= Given exercise =
Only lines holding the string "stained" are wanted; copy each one from the material.

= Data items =
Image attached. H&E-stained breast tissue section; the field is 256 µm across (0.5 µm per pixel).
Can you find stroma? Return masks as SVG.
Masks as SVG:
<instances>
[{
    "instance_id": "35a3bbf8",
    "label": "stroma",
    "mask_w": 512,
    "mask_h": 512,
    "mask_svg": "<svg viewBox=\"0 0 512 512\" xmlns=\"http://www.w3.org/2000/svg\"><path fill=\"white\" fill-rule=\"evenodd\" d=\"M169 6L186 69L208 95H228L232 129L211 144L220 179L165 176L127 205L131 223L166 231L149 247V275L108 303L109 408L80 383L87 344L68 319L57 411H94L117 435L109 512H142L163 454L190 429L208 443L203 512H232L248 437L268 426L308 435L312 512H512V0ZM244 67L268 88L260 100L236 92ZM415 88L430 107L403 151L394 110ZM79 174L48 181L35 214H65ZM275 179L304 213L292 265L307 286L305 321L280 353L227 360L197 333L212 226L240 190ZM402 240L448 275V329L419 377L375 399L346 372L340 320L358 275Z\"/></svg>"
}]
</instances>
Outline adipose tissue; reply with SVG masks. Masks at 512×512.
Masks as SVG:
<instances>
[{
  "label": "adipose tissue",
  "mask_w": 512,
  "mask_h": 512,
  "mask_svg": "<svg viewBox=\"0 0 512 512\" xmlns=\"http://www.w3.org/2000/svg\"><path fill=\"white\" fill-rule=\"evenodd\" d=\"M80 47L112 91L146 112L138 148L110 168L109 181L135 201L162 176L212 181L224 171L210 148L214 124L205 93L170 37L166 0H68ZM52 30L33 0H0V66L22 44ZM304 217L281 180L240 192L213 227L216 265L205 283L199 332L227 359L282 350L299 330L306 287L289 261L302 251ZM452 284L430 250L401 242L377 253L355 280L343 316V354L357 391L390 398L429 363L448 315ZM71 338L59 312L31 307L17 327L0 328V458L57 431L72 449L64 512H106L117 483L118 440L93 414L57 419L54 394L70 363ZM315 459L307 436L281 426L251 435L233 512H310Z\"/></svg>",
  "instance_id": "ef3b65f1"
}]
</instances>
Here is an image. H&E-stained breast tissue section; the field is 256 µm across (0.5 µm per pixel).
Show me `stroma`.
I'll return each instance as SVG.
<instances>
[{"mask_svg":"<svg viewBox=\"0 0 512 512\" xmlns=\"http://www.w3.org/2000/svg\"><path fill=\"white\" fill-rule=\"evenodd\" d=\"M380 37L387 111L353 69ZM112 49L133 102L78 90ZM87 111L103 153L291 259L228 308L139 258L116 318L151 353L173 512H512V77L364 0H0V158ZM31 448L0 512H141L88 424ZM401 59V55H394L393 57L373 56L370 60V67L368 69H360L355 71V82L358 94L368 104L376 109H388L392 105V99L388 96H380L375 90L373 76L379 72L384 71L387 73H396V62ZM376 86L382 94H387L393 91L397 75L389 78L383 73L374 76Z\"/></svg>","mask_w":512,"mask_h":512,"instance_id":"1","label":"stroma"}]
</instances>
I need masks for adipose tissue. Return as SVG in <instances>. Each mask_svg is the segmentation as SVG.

= Solution to this task =
Image attached. H&E-stained breast tissue section; the field is 256 µm across (0.5 µm per pixel).
Here is an image. H&E-stained breast tissue section; the field is 256 µm across (0.5 µm per pixel).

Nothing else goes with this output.